Task brief:
The required result is every line of the records that includes "purple".
══ Data ══
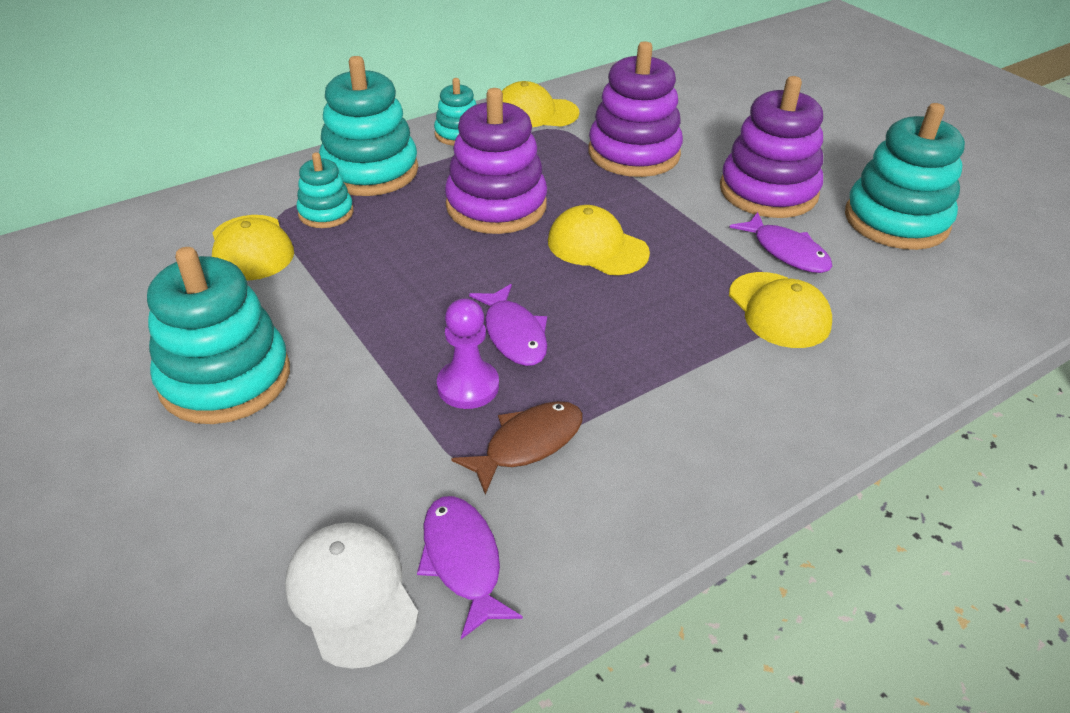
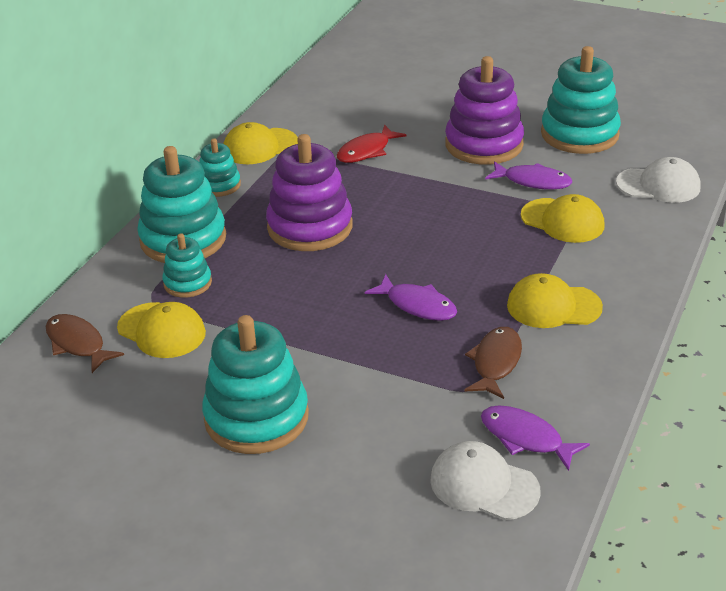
camera: 30 degrees left, 5 degrees down
(172, 228) = (78, 344): none -> brown fish
(468, 386) = (423, 348): purple pawn -> none
(597, 247) = (411, 227): yellow cap -> yellow cap (553, 306)
(634, 153) = (366, 151): purple stacking toy -> red fish
(947, 317) = (658, 185): none -> white cap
═══
Result:
(468, 386) = (423, 348): purple pawn -> none
(634, 153) = (366, 151): purple stacking toy -> red fish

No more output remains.